■ **TASK STATEMENT**: Copy out the lines of the records below, and only those lines, from the one with "green arrow: (73, 48)" through the one with "brown star: (669, 1474)", exactly as they appear.
^^^^^^^^
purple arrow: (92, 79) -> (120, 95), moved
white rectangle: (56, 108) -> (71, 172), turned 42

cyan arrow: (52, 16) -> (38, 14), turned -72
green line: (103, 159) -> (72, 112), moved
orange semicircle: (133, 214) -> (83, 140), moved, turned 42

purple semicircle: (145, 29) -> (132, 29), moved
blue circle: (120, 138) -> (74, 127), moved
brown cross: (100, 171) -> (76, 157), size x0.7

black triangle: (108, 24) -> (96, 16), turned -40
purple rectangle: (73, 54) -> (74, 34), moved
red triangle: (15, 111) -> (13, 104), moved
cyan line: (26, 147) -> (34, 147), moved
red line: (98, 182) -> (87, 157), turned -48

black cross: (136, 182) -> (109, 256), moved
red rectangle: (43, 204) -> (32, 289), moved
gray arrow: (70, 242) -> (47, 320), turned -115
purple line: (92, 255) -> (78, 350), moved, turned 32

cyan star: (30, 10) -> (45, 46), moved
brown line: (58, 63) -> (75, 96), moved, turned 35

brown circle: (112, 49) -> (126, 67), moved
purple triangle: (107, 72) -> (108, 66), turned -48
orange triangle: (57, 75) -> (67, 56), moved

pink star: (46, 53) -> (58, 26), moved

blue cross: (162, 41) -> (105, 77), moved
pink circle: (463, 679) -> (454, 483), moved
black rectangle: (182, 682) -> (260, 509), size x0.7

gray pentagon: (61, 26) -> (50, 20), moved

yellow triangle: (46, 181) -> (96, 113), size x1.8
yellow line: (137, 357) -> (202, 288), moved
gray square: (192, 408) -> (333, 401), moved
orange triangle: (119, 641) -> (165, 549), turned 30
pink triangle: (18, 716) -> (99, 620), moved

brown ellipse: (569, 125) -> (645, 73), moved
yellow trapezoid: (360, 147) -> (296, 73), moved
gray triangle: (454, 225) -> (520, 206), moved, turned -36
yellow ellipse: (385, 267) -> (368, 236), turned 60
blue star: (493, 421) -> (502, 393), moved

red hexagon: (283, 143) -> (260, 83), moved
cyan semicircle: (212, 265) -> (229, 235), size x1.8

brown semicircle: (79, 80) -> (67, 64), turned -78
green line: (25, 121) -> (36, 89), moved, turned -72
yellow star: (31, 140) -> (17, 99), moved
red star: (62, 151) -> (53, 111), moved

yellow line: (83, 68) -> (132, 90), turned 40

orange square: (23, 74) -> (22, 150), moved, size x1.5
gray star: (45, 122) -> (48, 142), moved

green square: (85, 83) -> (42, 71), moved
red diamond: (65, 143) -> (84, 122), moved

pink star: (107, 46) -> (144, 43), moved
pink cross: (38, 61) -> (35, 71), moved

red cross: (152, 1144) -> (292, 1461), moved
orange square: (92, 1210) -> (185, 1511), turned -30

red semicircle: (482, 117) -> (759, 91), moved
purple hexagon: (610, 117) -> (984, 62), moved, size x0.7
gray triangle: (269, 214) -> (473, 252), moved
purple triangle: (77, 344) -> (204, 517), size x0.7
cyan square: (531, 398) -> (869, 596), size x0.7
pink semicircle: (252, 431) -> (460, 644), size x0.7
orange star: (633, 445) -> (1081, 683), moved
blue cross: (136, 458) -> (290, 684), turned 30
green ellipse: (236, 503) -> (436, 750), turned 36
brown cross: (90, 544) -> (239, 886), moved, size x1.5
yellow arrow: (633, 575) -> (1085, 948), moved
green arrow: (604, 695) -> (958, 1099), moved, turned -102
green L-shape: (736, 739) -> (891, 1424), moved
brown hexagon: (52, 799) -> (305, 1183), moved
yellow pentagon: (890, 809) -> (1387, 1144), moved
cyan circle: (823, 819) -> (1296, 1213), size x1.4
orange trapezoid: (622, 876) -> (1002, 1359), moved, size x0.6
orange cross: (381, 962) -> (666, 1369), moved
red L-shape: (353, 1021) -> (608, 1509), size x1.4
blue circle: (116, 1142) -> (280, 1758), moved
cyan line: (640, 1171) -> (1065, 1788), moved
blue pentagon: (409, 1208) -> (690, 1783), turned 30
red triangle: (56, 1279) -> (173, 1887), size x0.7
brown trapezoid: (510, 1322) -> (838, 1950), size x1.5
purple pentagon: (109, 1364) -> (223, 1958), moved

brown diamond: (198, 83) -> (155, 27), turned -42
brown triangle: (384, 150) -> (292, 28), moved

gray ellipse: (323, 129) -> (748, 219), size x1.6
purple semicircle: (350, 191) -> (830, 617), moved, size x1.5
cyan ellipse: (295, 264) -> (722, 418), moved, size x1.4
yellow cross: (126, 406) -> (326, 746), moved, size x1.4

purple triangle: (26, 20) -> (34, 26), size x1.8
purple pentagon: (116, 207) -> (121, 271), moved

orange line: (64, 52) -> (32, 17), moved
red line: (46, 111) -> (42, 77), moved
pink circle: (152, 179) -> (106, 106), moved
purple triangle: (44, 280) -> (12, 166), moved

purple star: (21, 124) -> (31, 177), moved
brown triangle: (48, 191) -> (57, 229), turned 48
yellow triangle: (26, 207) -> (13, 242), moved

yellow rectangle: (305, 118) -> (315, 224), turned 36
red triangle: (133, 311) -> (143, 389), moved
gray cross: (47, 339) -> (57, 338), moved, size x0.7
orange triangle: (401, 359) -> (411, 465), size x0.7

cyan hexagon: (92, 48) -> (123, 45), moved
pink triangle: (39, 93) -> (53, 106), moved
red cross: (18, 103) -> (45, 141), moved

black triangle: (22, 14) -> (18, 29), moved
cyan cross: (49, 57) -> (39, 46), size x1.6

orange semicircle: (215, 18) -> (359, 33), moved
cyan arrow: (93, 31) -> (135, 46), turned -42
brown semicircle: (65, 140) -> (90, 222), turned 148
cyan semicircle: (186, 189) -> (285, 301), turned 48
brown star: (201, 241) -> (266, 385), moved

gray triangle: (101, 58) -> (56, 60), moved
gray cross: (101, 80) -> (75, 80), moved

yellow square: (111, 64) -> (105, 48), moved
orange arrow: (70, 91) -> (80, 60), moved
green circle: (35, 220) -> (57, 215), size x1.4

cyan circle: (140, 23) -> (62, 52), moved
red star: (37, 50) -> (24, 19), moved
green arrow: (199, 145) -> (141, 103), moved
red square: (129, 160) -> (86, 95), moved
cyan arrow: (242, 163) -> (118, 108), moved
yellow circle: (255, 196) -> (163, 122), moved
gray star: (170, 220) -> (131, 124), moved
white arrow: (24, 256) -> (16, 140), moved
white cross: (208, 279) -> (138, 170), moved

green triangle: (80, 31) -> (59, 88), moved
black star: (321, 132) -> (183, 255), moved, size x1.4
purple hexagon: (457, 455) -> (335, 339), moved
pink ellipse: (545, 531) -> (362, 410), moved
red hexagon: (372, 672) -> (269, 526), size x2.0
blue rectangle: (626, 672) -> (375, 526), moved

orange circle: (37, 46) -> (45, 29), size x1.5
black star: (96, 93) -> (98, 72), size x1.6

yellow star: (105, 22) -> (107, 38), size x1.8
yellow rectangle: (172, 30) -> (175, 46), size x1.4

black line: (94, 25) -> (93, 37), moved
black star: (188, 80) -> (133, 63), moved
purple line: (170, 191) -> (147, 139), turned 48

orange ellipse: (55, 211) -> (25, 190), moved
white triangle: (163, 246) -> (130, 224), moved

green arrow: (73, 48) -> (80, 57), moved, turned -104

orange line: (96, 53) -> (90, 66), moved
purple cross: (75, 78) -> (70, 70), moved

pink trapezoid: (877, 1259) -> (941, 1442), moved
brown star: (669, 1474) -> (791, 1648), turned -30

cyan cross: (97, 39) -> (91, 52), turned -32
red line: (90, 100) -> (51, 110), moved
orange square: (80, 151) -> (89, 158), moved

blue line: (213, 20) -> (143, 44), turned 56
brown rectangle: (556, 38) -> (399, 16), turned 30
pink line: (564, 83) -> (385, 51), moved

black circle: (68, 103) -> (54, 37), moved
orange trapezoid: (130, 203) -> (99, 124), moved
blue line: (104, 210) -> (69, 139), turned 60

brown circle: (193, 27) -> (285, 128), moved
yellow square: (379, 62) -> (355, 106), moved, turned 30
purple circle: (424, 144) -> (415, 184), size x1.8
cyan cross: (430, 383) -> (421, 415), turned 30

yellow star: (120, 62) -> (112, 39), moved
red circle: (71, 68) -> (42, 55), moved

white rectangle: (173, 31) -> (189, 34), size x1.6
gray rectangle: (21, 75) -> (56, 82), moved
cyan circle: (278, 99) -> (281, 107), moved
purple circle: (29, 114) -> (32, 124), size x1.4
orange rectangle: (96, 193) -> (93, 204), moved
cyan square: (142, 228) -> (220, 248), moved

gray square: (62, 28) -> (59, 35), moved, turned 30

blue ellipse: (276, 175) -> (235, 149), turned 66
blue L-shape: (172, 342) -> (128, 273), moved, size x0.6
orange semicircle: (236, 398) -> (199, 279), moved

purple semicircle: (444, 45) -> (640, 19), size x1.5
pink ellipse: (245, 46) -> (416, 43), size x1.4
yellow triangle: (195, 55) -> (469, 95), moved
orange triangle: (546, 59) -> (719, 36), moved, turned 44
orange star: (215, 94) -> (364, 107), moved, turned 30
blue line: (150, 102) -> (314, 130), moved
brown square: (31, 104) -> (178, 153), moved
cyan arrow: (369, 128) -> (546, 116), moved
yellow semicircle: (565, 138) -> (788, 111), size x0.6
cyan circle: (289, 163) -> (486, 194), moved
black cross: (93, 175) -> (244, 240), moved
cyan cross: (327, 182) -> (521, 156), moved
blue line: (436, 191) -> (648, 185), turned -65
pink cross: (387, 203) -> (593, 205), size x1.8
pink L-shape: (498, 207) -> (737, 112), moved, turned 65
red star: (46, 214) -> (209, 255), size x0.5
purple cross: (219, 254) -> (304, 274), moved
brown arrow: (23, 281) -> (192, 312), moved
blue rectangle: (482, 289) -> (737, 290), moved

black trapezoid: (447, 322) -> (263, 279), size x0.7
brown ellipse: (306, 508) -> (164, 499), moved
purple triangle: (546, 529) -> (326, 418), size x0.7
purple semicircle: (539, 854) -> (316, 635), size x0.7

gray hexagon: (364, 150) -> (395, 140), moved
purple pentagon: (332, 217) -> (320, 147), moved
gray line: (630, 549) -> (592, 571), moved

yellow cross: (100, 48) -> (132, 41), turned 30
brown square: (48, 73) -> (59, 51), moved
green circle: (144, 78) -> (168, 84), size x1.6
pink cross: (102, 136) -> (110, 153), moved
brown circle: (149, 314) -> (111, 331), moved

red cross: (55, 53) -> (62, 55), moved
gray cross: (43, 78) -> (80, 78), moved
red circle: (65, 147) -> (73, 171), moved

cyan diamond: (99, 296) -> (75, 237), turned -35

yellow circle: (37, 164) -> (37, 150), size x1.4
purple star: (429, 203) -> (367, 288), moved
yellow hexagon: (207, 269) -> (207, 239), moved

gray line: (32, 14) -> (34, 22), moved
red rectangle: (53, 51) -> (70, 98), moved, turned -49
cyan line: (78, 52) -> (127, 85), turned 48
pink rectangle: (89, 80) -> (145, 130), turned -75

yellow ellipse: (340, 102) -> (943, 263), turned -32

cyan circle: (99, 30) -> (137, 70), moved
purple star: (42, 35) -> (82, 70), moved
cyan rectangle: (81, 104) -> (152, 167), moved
^^^^^^^^
■ **EXPECTED OUTPUT**:
green arrow: (73, 48) -> (80, 57), moved, turned -104

orange line: (96, 53) -> (90, 66), moved
purple cross: (75, 78) -> (70, 70), moved

pink trapezoid: (877, 1259) -> (941, 1442), moved
brown star: (669, 1474) -> (791, 1648), turned -30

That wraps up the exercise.